Task:
Below is some data. Retype exactly the lines starting at the one with "green nut: 1 -> 0" and ending at the one with "turquoise spoon: 1 -> 2".

Records shown:
——

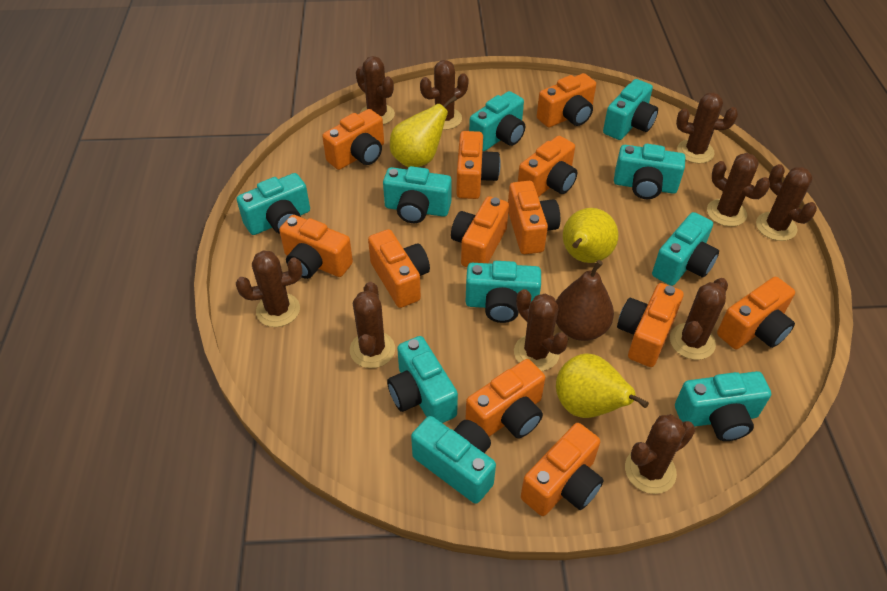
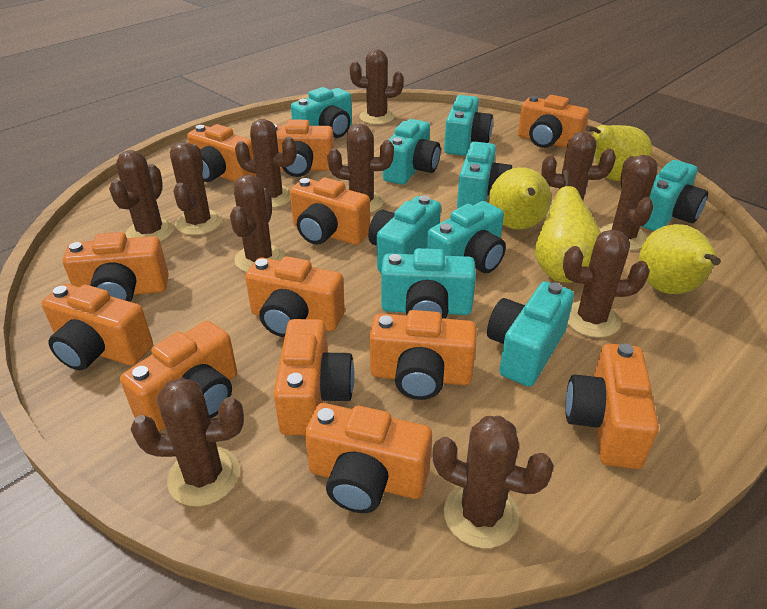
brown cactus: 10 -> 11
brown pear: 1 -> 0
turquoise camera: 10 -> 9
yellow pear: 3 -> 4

——

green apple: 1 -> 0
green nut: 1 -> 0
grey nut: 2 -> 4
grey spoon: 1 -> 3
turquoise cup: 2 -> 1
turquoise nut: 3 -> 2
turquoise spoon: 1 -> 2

——

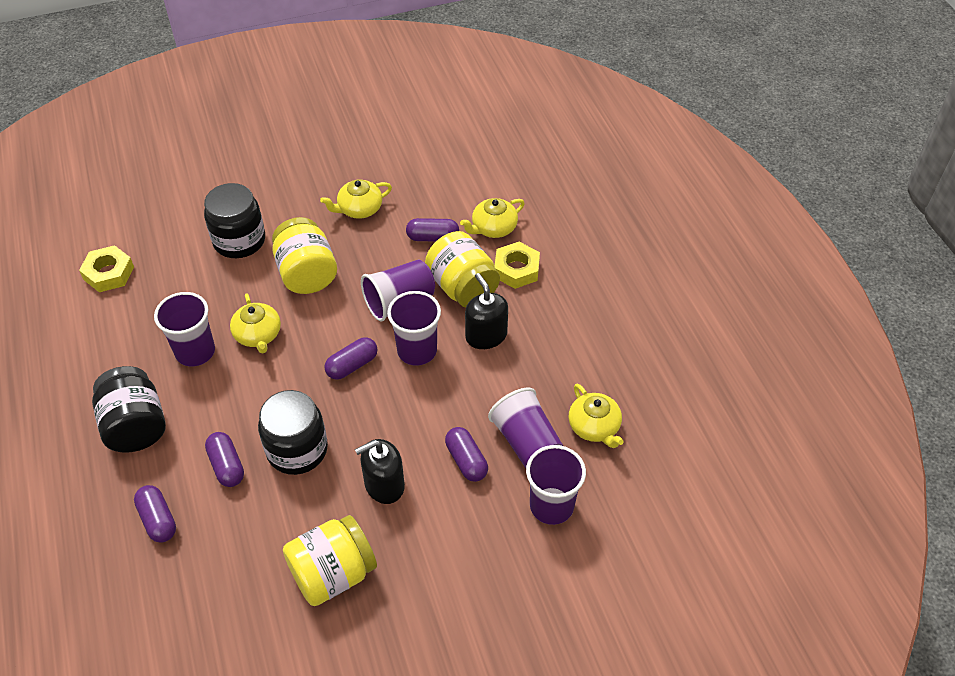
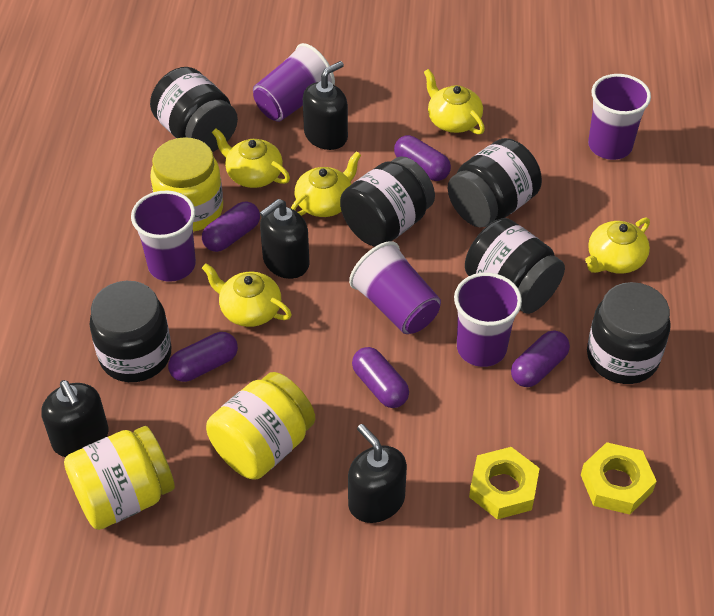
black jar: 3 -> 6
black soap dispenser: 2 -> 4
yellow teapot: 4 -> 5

——

Your response:
green nut: 1 -> 0
grey nut: 2 -> 4
grey spoon: 1 -> 3
turquoise cup: 2 -> 1
turquoise nut: 3 -> 2
turquoise spoon: 1 -> 2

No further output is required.